[Records drawn from a dataset]
###

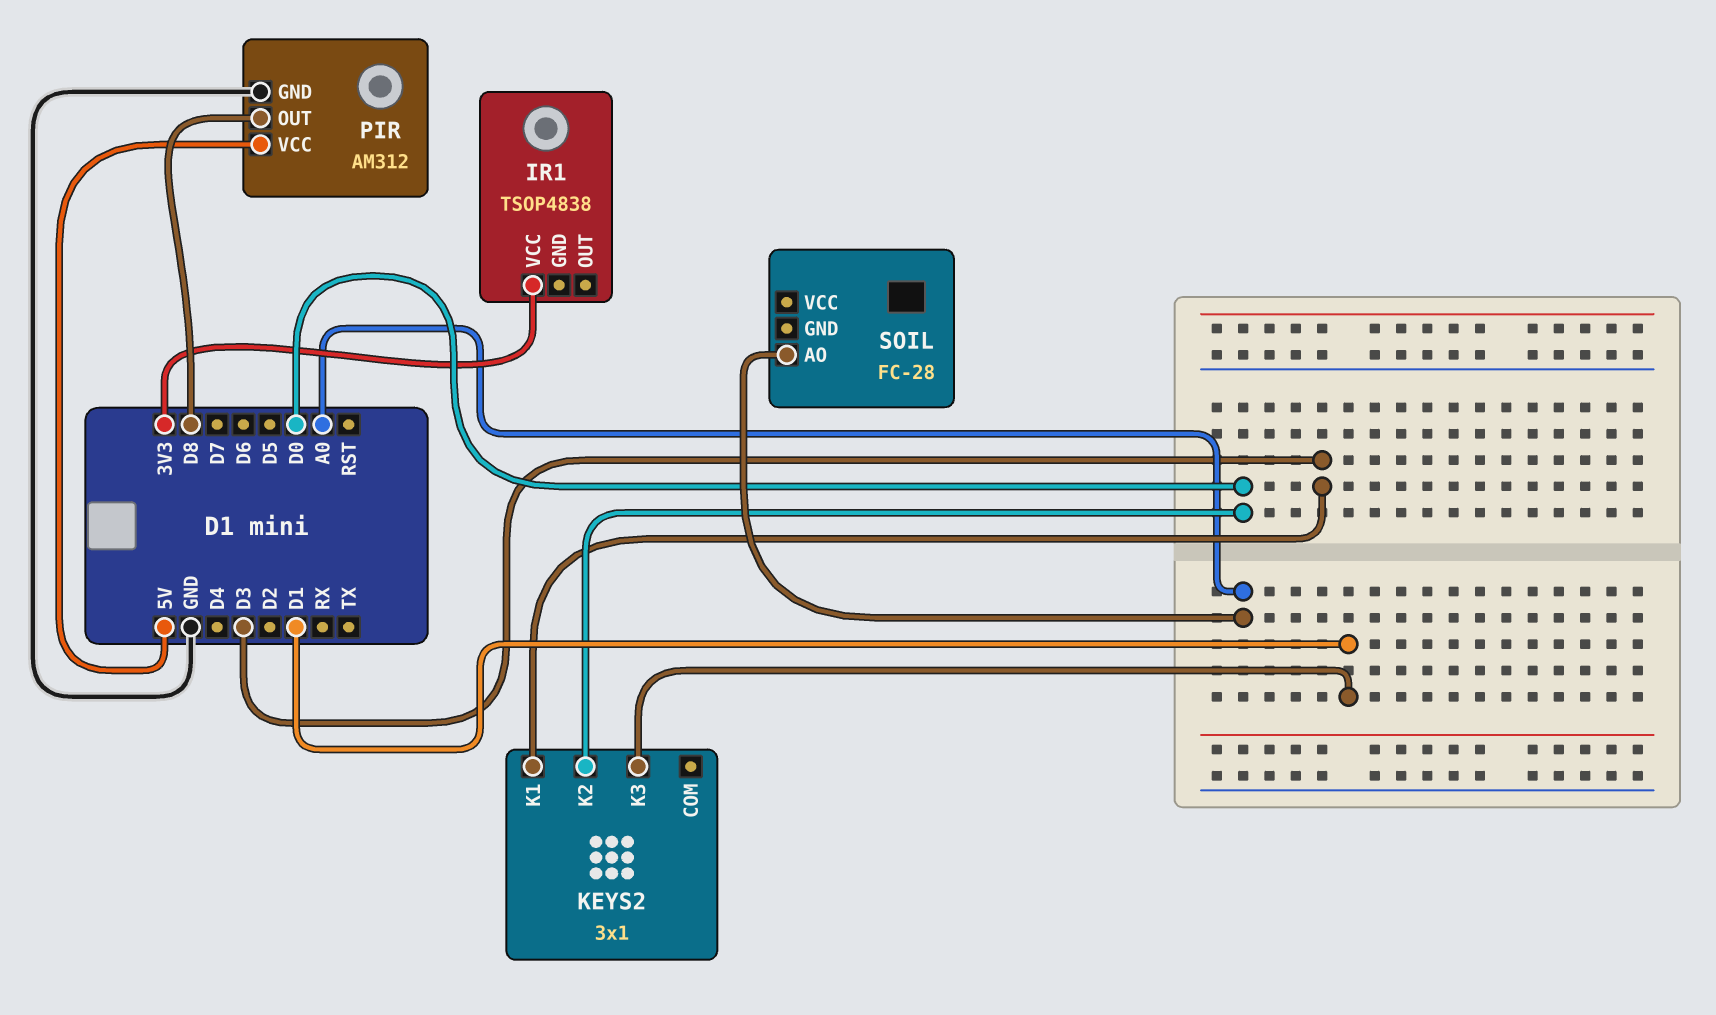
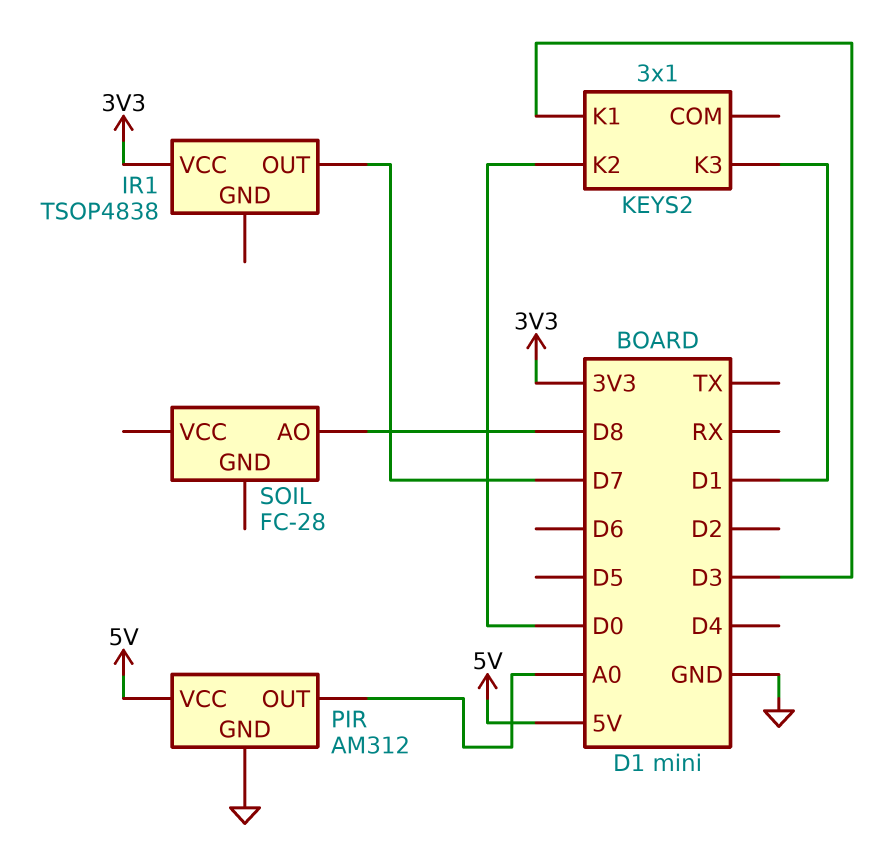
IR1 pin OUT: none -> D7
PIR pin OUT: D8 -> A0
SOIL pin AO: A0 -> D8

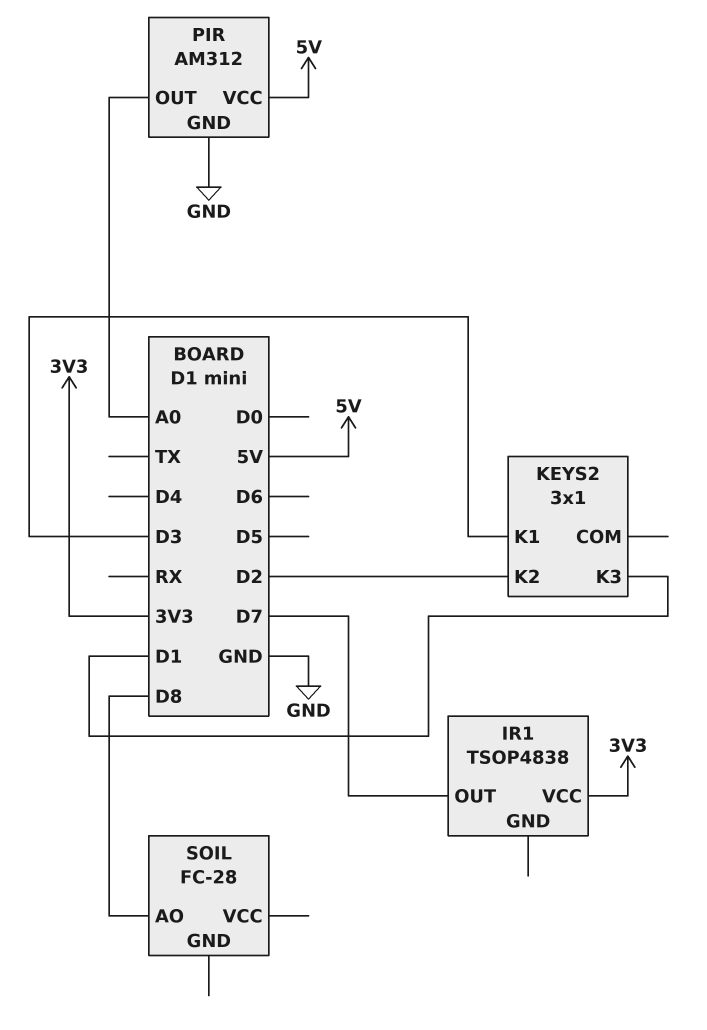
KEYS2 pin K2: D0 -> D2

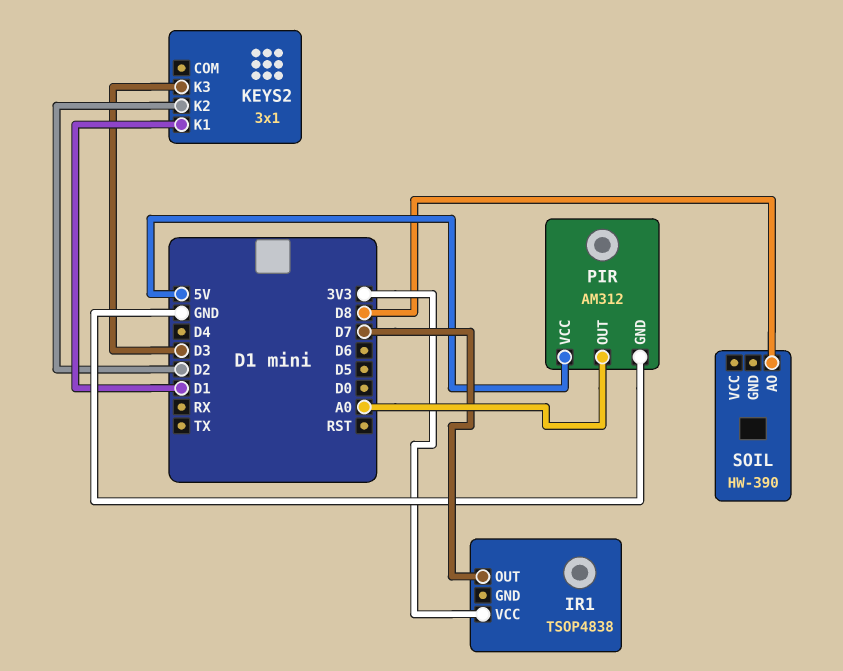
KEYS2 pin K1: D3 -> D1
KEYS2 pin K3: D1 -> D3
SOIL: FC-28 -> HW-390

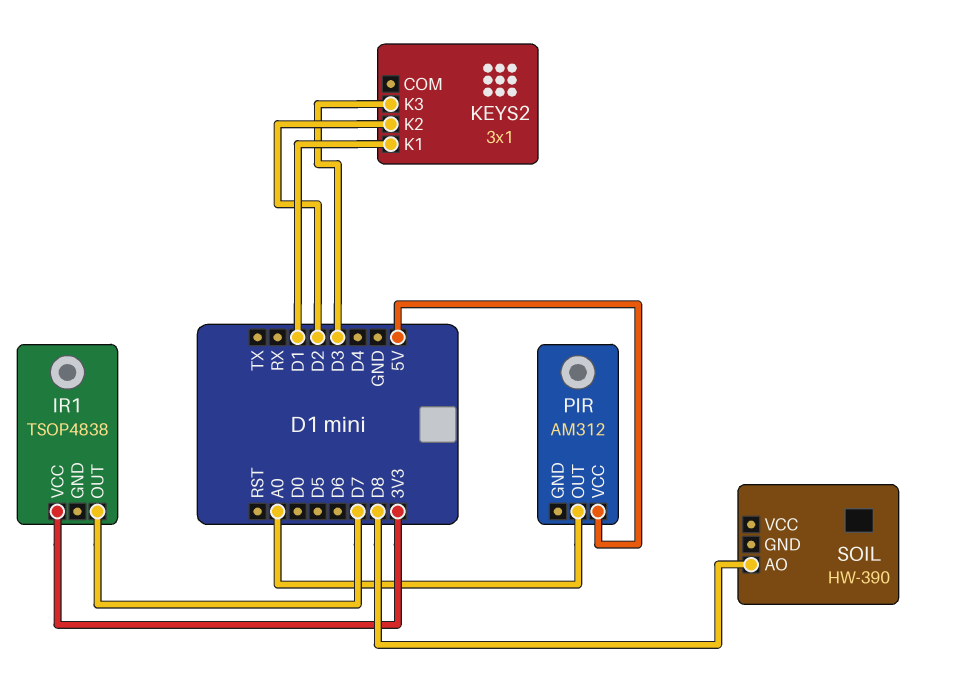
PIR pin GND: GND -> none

###

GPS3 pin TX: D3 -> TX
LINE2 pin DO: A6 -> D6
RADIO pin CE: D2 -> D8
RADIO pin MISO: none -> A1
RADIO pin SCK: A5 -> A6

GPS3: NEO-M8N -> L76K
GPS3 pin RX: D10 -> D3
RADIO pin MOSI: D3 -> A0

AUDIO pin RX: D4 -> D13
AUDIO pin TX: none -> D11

###

Problem requirements: Check each line above for the word "AUDIO" and give the number of lines that have it, nothing else.

Solved exercise: 2